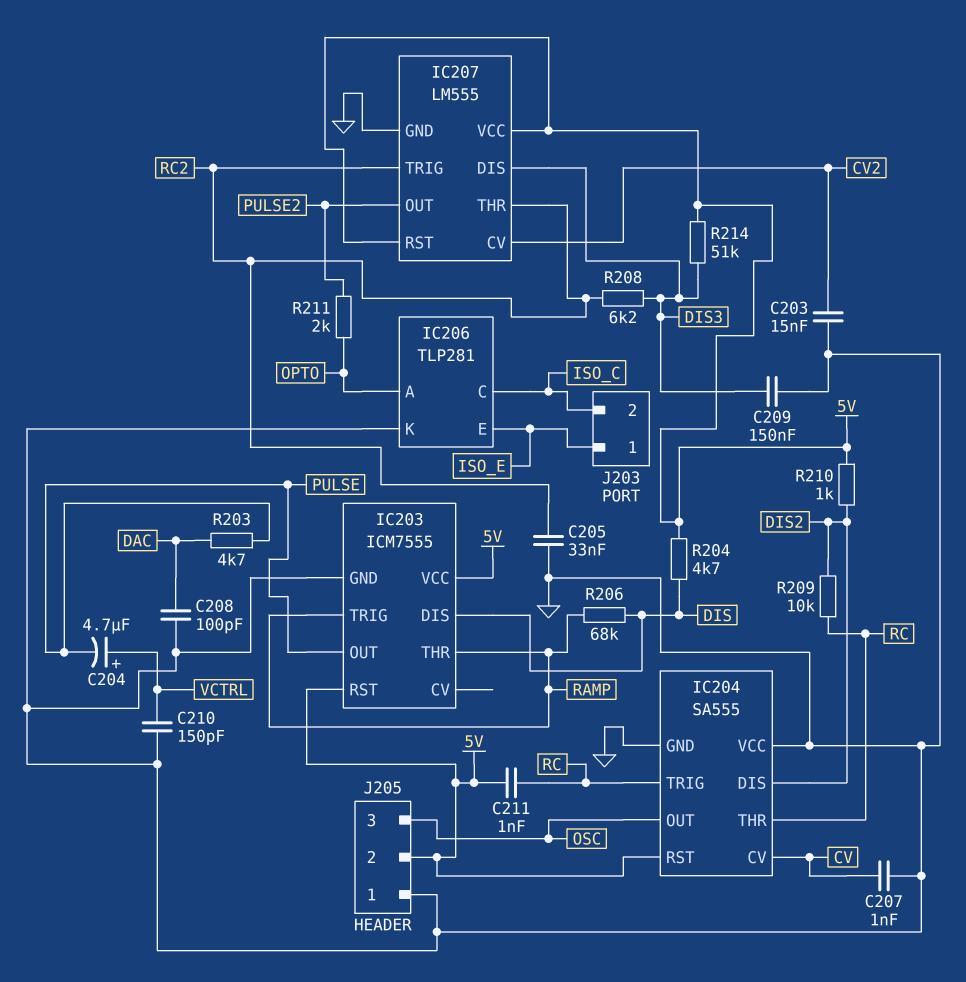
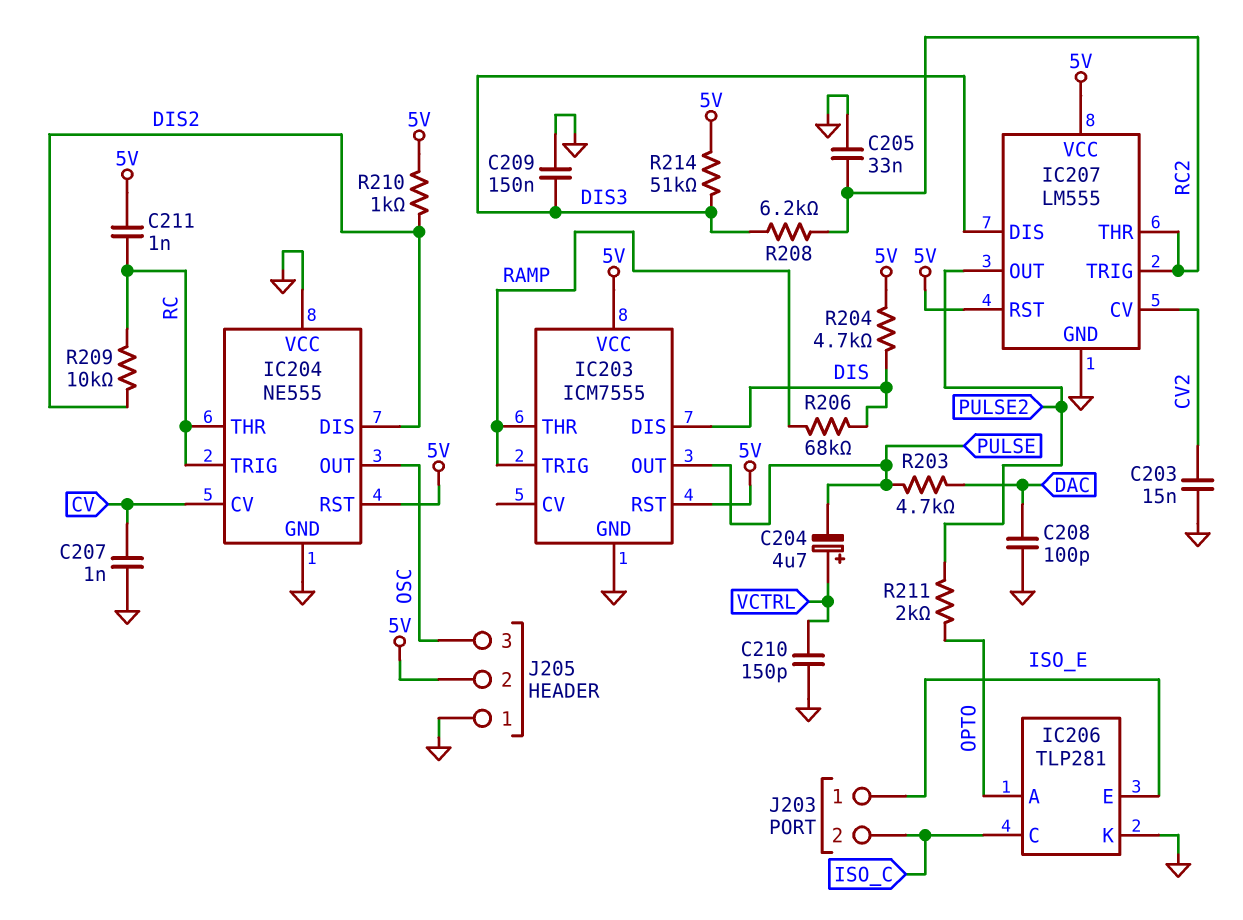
IC204: SA555 -> NE555

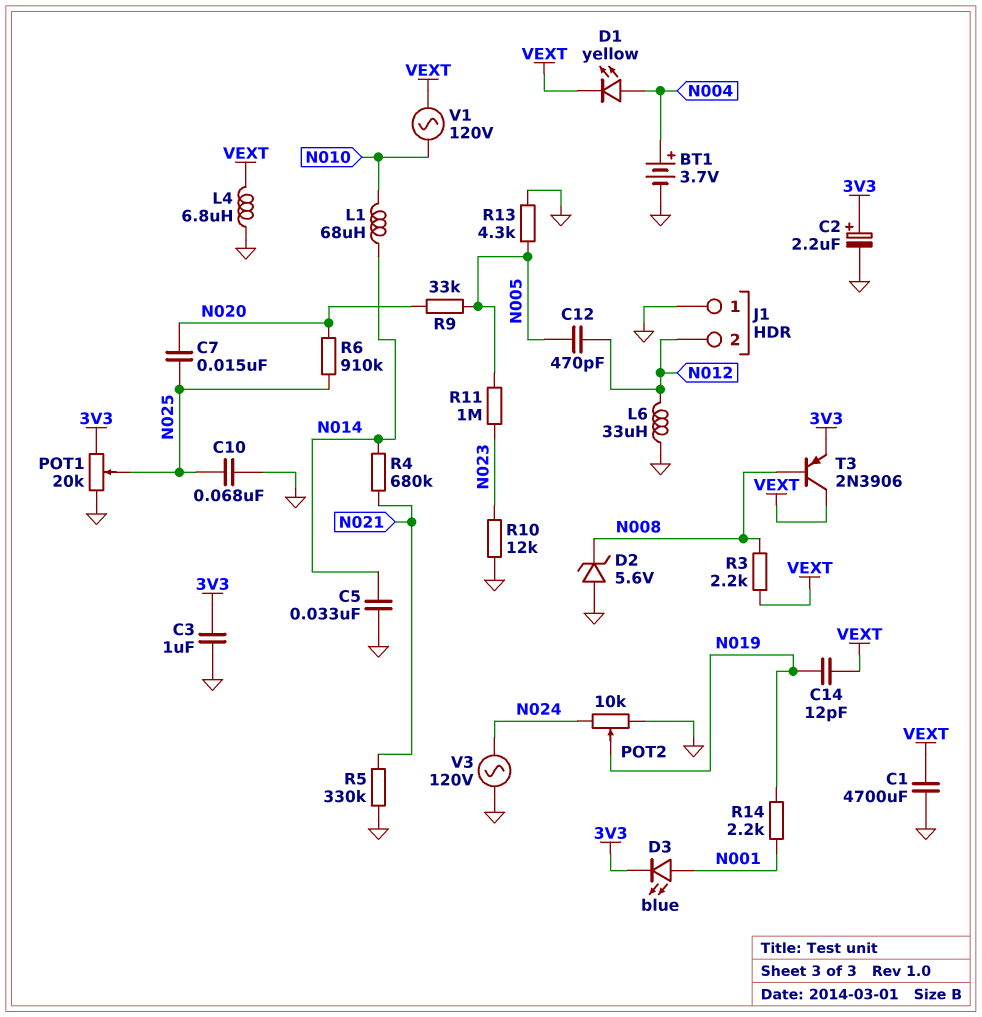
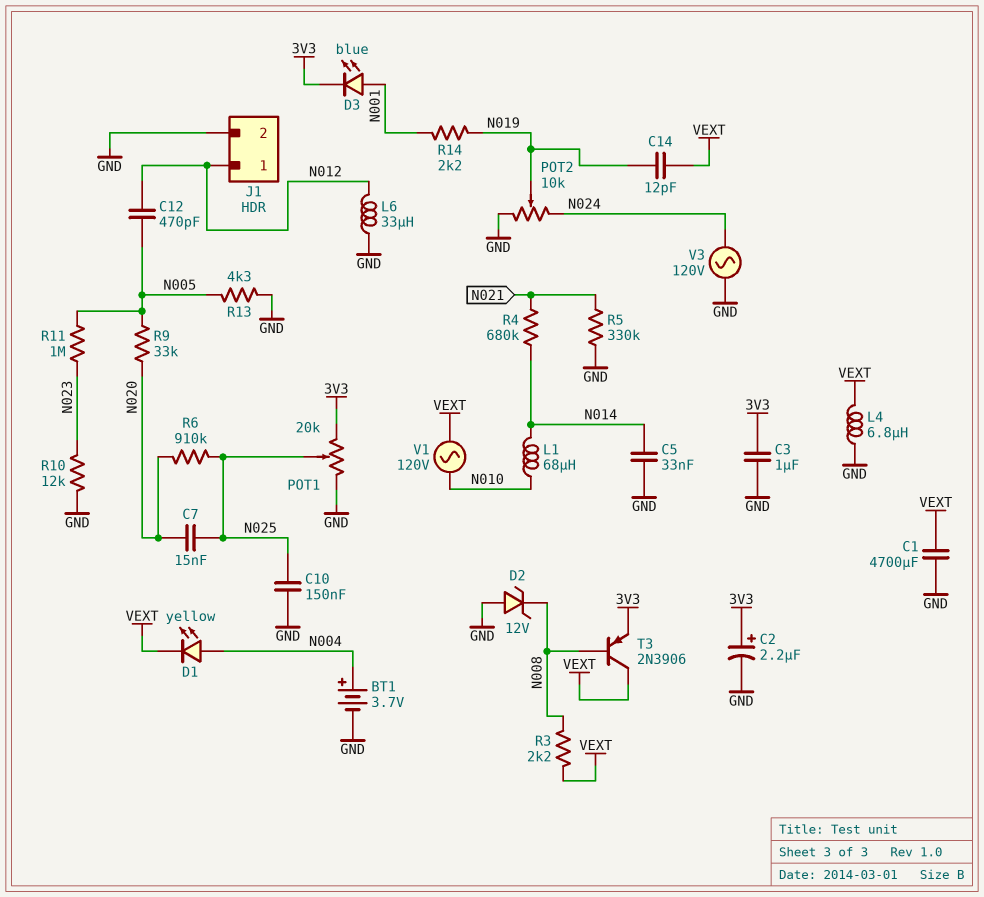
C10: 68nF (GND, N025) -> 150nF (GND, N025)
D2: zener 5.6V (A GND, K N008) -> zener 12V (A GND, K N008)
J1 pin 1: GND -> N012
J1 pin 2: N012 -> GND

EXERCISE OBJECTIVE: Reproduce, exactly and with both ends included, every line from the one that contains "D2: zener 5.6V" to the end of the listing above.

RESULT OF THE EXERCISE:
D2: zener 5.6V (A GND, K N008) -> zener 12V (A GND, K N008)
J1 pin 1: GND -> N012
J1 pin 2: N012 -> GND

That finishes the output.